- **Records to use**

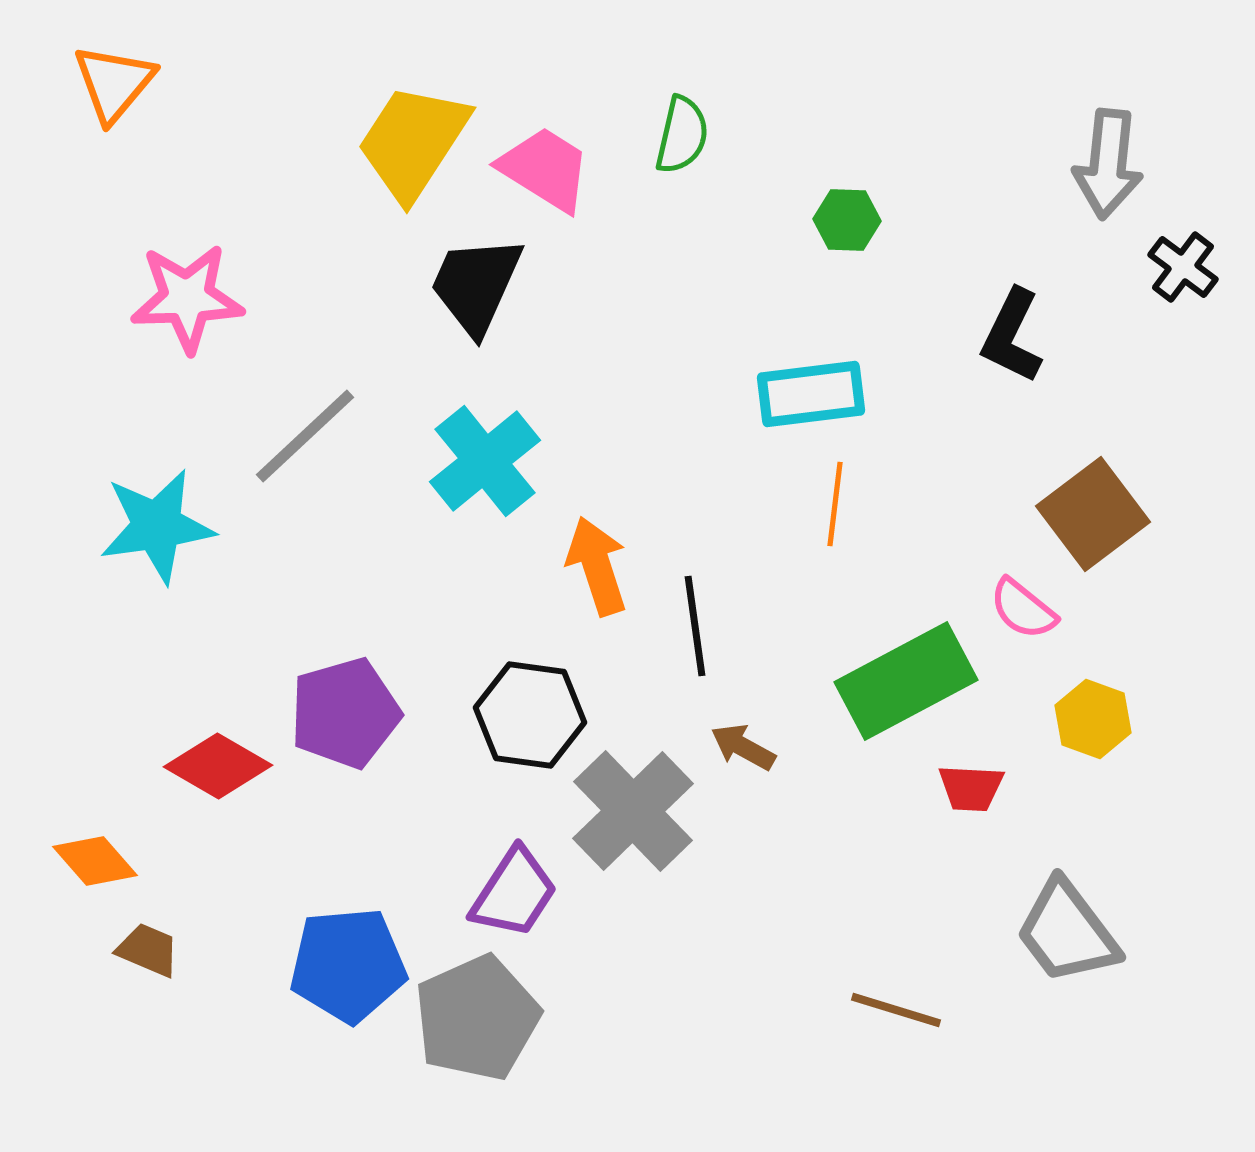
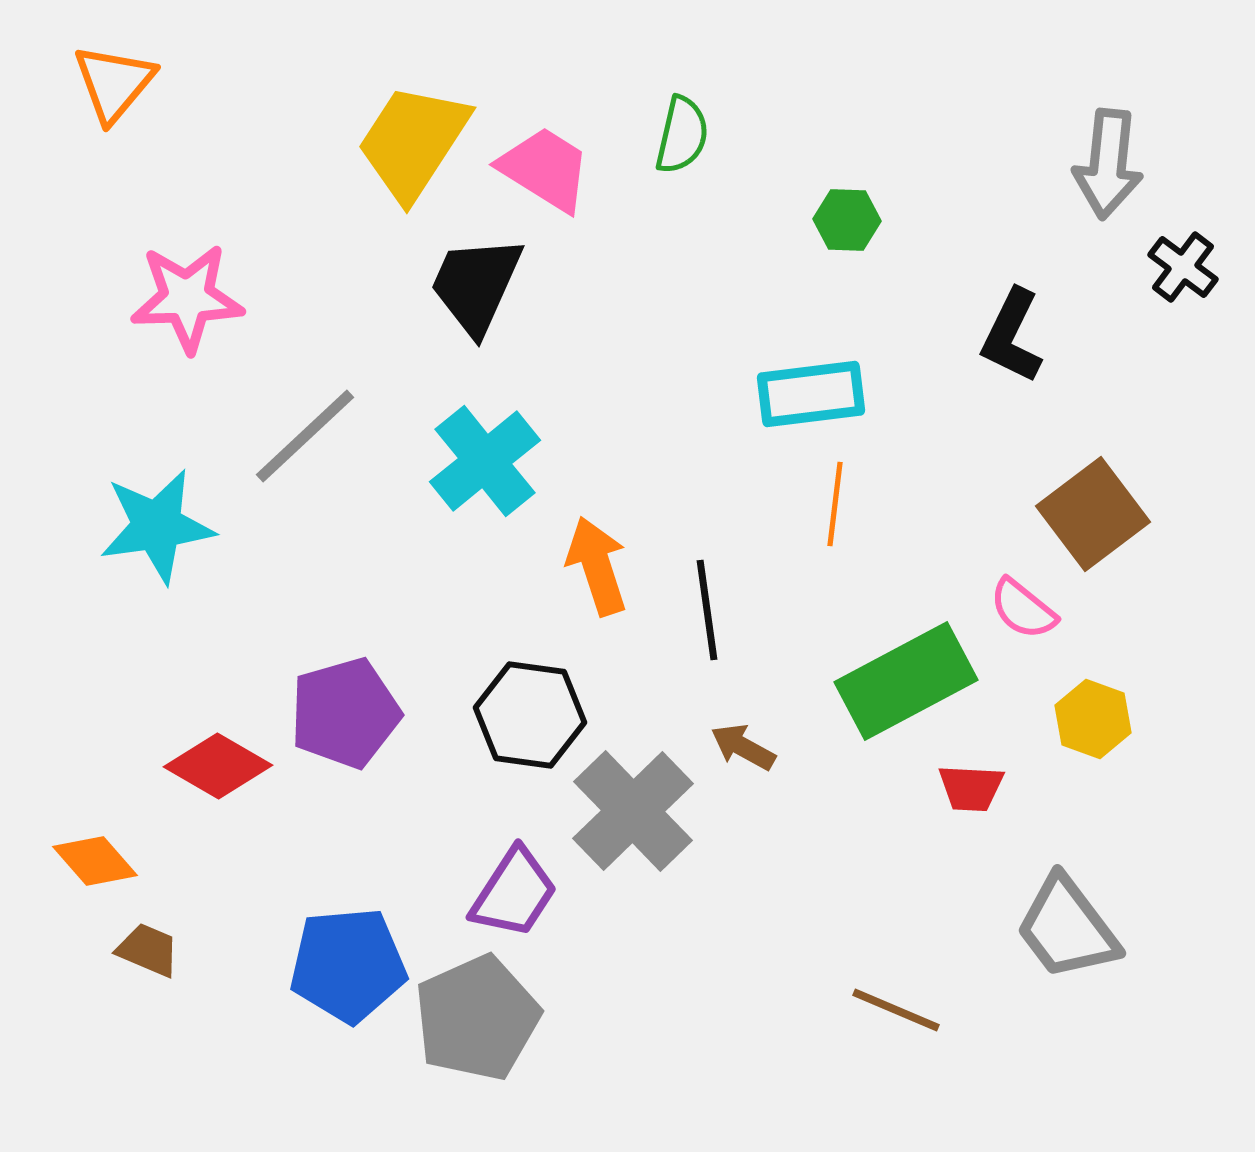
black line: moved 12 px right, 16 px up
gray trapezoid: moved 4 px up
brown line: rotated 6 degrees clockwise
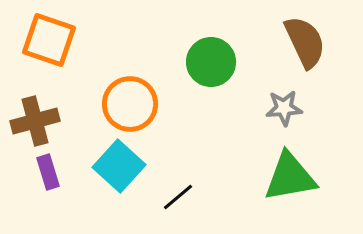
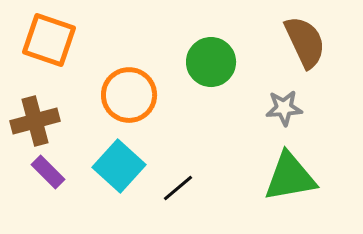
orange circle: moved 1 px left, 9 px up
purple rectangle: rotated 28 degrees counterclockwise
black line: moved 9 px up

- **Directions for this task**
Once the images are set aside, retype all of the material above exactly.

- **Reply**
black line: moved 12 px right, 16 px up
gray trapezoid: moved 4 px up
brown line: rotated 6 degrees clockwise
orange circle: moved 1 px left, 9 px up
purple rectangle: rotated 28 degrees counterclockwise
black line: moved 9 px up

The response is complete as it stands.